__WHAT THE TASK ASKS__. Among the records that follow, set down only the lines from the one containing "C1: 2.2uF (plus" to the one containing "R203: 1.2k (5V, N004) -> 22k (5V, N004)", both included, exactly.

__INPUT DATA__.
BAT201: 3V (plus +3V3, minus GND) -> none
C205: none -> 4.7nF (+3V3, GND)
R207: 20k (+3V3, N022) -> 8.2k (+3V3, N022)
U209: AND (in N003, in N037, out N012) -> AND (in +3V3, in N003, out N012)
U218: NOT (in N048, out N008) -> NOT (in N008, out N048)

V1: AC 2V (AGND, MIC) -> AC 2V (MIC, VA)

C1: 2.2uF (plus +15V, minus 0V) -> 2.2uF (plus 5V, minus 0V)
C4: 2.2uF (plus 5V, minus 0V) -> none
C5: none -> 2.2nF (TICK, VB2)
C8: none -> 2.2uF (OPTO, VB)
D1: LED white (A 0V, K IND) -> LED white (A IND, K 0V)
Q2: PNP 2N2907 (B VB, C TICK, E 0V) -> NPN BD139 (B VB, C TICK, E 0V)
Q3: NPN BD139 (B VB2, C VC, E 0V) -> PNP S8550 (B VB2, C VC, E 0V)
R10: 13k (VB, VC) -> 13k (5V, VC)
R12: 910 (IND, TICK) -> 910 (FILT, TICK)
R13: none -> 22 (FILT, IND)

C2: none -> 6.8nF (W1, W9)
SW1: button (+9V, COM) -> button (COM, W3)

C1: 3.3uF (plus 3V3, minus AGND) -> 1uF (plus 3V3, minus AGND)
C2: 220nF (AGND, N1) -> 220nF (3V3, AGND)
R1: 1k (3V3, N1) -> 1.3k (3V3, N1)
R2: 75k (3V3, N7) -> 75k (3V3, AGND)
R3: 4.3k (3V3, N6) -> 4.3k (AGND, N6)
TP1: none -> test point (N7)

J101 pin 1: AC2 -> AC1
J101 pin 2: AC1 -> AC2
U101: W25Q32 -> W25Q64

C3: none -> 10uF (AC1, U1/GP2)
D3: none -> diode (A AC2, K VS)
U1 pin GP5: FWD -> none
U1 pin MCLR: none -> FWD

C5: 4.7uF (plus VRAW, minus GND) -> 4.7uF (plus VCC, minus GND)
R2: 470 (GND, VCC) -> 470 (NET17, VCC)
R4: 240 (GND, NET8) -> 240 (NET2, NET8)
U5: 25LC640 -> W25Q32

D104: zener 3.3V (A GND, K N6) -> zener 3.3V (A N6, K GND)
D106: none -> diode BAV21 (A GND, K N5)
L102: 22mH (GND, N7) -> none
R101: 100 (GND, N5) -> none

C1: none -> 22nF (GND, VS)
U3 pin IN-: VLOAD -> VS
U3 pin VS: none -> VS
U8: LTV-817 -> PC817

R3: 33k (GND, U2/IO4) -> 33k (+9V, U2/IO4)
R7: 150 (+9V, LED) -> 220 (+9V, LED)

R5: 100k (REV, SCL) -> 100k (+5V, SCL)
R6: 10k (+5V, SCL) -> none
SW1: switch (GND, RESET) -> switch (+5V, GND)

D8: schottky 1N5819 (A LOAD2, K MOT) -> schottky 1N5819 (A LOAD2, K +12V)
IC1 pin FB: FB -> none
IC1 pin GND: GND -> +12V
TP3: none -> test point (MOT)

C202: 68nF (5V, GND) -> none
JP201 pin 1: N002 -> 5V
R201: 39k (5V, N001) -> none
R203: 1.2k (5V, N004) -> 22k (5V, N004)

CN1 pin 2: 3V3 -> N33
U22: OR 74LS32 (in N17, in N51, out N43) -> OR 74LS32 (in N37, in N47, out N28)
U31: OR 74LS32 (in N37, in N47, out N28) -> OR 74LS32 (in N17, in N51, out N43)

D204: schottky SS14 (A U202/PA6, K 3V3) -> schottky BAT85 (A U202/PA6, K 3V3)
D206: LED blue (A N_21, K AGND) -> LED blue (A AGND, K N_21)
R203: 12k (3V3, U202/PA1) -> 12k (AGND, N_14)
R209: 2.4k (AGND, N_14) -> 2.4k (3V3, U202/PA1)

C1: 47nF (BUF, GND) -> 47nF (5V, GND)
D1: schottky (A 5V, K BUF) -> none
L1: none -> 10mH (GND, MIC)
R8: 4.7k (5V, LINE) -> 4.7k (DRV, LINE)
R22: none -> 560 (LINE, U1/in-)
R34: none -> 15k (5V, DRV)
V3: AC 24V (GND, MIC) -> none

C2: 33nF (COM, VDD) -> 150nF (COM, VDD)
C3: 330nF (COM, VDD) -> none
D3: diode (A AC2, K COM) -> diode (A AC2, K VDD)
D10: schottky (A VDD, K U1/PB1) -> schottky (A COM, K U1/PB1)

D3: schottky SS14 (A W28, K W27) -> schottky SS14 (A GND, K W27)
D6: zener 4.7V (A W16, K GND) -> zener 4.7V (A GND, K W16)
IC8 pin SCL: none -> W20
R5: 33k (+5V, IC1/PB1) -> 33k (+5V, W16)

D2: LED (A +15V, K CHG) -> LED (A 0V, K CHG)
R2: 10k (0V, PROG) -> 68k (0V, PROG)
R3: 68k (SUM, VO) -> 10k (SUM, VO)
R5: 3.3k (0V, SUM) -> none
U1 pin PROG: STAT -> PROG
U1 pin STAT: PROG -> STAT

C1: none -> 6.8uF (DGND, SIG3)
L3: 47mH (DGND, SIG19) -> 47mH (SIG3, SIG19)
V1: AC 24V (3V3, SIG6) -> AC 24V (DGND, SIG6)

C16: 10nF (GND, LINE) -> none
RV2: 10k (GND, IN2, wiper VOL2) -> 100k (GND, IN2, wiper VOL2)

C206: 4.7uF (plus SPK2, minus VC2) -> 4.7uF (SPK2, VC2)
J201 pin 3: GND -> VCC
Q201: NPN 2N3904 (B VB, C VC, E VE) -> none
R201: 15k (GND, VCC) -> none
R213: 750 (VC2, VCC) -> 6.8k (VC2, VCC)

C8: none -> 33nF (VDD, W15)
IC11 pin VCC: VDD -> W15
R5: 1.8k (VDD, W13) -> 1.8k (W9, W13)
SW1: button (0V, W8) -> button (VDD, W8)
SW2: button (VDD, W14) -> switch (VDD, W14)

__RESULT OF THE EXERCISE__.
C1: 2.2uF (plus +15V, minus 0V) -> 2.2uF (plus 5V, minus 0V)
C4: 2.2uF (plus 5V, minus 0V) -> none
C5: none -> 2.2nF (TICK, VB2)
C8: none -> 2.2uF (OPTO, VB)
D1: LED white (A 0V, K IND) -> LED white (A IND, K 0V)
Q2: PNP 2N2907 (B VB, C TICK, E 0V) -> NPN BD139 (B VB, C TICK, E 0V)
Q3: NPN BD139 (B VB2, C VC, E 0V) -> PNP S8550 (B VB2, C VC, E 0V)
R10: 13k (VB, VC) -> 13k (5V, VC)
R12: 910 (IND, TICK) -> 910 (FILT, TICK)
R13: none -> 22 (FILT, IND)

C2: none -> 6.8nF (W1, W9)
SW1: button (+9V, COM) -> button (COM, W3)

C1: 3.3uF (plus 3V3, minus AGND) -> 1uF (plus 3V3, minus AGND)
C2: 220nF (AGND, N1) -> 220nF (3V3, AGND)
R1: 1k (3V3, N1) -> 1.3k (3V3, N1)
R2: 75k (3V3, N7) -> 75k (3V3, AGND)
R3: 4.3k (3V3, N6) -> 4.3k (AGND, N6)
TP1: none -> test point (N7)

J101 pin 1: AC2 -> AC1
J101 pin 2: AC1 -> AC2
U101: W25Q32 -> W25Q64

C3: none -> 10uF (AC1, U1/GP2)
D3: none -> diode (A AC2, K VS)
U1 pin GP5: FWD -> none
U1 pin MCLR: none -> FWD

C5: 4.7uF (plus VRAW, minus GND) -> 4.7uF (plus VCC, minus GND)
R2: 470 (GND, VCC) -> 470 (NET17, VCC)
R4: 240 (GND, NET8) -> 240 (NET2, NET8)
U5: 25LC640 -> W25Q32

D104: zener 3.3V (A GND, K N6) -> zener 3.3V (A N6, K GND)
D106: none -> diode BAV21 (A GND, K N5)
L102: 22mH (GND, N7) -> none
R101: 100 (GND, N5) -> none

C1: none -> 22nF (GND, VS)
U3 pin IN-: VLOAD -> VS
U3 pin VS: none -> VS
U8: LTV-817 -> PC817

R3: 33k (GND, U2/IO4) -> 33k (+9V, U2/IO4)
R7: 150 (+9V, LED) -> 220 (+9V, LED)

R5: 100k (REV, SCL) -> 100k (+5V, SCL)
R6: 10k (+5V, SCL) -> none
SW1: switch (GND, RESET) -> switch (+5V, GND)

D8: schottky 1N5819 (A LOAD2, K MOT) -> schottky 1N5819 (A LOAD2, K +12V)
IC1 pin FB: FB -> none
IC1 pin GND: GND -> +12V
TP3: none -> test point (MOT)

C202: 68nF (5V, GND) -> none
JP201 pin 1: N002 -> 5V
R201: 39k (5V, N001) -> none
R203: 1.2k (5V, N004) -> 22k (5V, N004)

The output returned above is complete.